• TASK DETAILS:
Please write out the lines of the records below, from the line with "plait [1144, 423]" to the line with "Svetlana (1395, 178)", including both, without changing a single character.

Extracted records
===============

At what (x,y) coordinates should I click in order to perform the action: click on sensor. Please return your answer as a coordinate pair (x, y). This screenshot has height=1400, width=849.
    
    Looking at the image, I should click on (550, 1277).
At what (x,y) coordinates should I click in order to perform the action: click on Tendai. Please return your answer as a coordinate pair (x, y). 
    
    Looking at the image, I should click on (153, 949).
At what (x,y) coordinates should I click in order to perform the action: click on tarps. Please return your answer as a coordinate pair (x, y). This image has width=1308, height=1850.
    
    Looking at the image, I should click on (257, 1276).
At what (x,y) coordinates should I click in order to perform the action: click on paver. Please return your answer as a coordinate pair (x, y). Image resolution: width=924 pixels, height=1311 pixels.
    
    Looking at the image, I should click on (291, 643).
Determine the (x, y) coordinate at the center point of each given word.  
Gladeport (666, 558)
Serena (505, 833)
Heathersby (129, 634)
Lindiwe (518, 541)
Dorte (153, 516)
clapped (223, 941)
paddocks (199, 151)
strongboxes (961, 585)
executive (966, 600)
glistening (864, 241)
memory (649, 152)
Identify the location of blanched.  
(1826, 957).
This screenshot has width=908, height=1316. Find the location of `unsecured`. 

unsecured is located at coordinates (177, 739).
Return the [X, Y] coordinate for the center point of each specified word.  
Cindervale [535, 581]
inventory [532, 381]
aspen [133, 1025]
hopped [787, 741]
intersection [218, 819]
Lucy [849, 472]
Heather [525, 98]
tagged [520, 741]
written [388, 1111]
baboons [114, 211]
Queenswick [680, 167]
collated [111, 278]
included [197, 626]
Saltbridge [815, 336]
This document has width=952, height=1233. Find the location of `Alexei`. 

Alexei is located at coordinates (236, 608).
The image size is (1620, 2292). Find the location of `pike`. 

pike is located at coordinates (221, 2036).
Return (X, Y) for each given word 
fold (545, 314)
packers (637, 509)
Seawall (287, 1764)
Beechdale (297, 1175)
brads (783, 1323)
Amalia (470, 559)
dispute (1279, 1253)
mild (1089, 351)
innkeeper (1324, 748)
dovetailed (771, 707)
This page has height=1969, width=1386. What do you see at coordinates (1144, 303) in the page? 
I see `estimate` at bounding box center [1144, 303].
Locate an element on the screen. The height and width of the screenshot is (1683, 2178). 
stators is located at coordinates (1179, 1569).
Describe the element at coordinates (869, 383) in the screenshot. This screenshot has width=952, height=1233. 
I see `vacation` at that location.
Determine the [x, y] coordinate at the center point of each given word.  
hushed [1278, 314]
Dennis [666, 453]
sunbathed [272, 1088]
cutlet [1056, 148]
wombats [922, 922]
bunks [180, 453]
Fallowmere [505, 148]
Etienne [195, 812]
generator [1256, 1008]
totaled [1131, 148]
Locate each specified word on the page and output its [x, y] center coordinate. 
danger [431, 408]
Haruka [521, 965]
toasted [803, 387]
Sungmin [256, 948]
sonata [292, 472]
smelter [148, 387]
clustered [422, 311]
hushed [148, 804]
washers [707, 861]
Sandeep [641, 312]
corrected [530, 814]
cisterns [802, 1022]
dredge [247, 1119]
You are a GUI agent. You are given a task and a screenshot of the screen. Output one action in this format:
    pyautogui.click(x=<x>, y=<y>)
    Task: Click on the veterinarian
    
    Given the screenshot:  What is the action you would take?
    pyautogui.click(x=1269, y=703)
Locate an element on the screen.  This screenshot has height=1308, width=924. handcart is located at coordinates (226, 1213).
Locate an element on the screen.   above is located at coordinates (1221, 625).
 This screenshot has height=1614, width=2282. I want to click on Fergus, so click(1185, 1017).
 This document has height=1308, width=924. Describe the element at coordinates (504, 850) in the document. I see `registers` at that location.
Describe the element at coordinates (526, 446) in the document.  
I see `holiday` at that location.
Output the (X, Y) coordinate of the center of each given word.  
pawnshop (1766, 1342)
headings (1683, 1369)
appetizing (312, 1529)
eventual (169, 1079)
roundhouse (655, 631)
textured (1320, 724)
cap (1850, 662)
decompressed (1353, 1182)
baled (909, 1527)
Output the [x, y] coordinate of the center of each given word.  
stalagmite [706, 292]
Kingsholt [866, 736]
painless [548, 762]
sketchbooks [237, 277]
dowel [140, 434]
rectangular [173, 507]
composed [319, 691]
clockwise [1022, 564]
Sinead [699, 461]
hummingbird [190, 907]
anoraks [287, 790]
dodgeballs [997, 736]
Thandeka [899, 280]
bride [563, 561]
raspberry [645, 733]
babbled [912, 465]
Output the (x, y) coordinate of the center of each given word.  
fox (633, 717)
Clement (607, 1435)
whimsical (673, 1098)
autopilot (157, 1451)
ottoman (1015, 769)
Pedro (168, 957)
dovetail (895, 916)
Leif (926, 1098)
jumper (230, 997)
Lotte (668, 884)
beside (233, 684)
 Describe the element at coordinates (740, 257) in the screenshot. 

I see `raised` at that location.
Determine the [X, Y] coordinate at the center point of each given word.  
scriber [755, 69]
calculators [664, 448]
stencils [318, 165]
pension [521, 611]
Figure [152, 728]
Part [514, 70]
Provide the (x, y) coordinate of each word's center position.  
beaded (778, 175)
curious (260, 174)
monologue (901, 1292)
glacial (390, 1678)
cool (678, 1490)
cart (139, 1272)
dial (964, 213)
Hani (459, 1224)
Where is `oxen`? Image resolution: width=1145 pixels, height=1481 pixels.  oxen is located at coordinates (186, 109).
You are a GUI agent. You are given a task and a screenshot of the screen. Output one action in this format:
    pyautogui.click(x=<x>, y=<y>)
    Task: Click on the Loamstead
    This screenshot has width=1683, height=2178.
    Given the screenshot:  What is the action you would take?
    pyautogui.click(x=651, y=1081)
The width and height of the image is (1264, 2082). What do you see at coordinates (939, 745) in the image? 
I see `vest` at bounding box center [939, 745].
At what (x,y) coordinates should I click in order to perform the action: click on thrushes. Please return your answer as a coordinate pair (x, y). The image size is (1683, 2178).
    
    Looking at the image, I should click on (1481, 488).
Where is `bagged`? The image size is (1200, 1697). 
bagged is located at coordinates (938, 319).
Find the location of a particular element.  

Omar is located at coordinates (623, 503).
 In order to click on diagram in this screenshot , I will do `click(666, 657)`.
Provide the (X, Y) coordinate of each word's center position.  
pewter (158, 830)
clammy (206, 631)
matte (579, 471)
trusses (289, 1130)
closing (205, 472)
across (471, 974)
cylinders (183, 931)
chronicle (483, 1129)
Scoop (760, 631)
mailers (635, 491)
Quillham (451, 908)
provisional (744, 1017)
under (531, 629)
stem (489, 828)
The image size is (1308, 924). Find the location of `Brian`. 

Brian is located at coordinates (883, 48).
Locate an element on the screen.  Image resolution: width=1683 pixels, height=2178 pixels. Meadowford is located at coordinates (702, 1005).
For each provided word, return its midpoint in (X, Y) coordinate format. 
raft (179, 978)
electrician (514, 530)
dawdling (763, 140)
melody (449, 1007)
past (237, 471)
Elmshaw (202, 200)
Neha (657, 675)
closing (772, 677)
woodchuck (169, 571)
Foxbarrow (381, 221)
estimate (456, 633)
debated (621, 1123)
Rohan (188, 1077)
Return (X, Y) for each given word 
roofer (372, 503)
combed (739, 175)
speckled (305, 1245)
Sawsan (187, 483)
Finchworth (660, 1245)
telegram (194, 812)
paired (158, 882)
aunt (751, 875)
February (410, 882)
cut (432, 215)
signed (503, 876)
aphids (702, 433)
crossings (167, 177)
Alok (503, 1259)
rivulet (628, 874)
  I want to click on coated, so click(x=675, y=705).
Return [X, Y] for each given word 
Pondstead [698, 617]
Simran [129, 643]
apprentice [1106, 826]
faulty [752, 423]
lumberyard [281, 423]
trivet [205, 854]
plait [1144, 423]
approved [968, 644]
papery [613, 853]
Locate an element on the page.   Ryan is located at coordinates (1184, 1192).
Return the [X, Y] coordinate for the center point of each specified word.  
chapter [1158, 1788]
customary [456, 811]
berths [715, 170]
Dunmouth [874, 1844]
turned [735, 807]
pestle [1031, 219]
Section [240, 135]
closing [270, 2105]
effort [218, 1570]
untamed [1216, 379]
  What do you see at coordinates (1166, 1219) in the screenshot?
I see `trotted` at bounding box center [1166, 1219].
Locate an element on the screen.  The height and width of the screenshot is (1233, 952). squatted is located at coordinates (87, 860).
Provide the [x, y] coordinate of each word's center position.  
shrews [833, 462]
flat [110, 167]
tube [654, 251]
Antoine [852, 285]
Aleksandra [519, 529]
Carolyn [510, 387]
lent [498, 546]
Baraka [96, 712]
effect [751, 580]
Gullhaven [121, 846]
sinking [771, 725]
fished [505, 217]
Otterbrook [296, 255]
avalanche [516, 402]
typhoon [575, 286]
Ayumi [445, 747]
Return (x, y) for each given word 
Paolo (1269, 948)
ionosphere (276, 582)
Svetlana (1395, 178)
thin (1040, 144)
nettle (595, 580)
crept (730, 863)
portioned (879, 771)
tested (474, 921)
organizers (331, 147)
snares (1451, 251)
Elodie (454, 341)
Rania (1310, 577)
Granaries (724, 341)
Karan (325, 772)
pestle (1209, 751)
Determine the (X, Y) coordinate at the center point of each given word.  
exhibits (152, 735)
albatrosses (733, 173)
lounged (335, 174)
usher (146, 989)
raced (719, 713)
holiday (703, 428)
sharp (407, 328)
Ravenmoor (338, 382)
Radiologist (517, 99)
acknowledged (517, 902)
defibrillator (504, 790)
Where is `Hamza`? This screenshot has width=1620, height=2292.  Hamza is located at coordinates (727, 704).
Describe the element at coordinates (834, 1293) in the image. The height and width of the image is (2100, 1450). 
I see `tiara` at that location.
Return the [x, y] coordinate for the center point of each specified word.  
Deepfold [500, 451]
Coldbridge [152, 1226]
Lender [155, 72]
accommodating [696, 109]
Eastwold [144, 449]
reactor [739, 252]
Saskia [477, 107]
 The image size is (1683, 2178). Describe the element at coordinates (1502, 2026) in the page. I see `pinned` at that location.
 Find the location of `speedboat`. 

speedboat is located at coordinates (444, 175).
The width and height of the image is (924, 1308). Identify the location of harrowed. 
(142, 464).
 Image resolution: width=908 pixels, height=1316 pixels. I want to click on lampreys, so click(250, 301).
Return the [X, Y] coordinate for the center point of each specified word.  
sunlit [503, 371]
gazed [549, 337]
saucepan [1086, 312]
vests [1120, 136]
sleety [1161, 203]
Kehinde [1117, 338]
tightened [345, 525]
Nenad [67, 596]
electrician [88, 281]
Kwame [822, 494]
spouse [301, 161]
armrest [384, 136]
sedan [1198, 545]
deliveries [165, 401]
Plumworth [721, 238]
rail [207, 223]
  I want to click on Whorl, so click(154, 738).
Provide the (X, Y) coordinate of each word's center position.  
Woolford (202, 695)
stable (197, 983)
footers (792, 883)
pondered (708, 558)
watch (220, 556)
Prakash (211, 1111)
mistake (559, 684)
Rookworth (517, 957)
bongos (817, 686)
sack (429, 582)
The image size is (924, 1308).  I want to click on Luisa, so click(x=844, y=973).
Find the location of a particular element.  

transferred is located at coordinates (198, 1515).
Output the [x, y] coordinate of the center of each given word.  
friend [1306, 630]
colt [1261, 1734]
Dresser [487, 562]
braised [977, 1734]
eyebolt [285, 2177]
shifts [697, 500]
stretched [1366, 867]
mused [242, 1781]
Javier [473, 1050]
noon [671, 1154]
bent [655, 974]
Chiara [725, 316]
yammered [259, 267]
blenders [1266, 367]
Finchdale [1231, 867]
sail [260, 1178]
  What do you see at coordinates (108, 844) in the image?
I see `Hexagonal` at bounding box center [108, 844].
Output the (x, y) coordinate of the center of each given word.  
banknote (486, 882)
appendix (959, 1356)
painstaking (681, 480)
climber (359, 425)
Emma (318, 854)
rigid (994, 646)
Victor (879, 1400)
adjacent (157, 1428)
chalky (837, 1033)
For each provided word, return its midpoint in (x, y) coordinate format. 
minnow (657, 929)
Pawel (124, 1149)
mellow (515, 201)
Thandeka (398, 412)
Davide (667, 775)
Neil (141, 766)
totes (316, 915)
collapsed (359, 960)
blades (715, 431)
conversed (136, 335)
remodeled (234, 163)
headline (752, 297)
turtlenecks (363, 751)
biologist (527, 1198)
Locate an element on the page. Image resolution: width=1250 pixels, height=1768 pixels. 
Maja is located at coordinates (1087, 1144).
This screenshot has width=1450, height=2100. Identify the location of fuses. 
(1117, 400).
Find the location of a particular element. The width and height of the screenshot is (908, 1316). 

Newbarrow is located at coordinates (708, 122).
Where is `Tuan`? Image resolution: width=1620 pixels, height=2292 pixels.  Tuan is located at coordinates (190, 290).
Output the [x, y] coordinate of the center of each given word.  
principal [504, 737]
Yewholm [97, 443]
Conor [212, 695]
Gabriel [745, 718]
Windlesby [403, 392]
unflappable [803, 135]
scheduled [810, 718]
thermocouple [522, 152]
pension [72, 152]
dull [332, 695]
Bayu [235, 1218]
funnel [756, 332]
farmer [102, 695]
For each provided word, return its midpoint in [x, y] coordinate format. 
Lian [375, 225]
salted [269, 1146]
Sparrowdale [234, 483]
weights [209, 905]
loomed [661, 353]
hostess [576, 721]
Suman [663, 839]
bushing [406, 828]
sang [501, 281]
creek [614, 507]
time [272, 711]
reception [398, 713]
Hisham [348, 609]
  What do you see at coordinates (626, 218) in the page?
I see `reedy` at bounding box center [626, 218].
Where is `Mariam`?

===============

• SOLUTION FOR THIS EXERCISE:
plait [1144, 423]
approved [968, 644]
papery [613, 853]
Locate an element on the page.   Ryan is located at coordinates (1184, 1192).
Return the [X, Y] coordinate for the center point of each specified word.  
chapter [1158, 1788]
customary [456, 811]
berths [715, 170]
Dunmouth [874, 1844]
turned [735, 807]
pestle [1031, 219]
Section [240, 135]
closing [270, 2105]
effort [218, 1570]
untamed [1216, 379]
  What do you see at coordinates (1166, 1219) in the screenshot?
I see `trotted` at bounding box center [1166, 1219].
Locate an element on the screen.  The height and width of the screenshot is (1233, 952). squatted is located at coordinates (87, 860).
Provide the [x, y] coordinate of each word's center position.  
shrews [833, 462]
flat [110, 167]
tube [654, 251]
Antoine [852, 285]
Aleksandra [519, 529]
Carolyn [510, 387]
lent [498, 546]
Baraka [96, 712]
effect [751, 580]
Gullhaven [121, 846]
sinking [771, 725]
fished [505, 217]
Otterbrook [296, 255]
avalanche [516, 402]
typhoon [575, 286]
Ayumi [445, 747]
Return (x, y) for each given word 
Paolo (1269, 948)
ionosphere (276, 582)
Svetlana (1395, 178)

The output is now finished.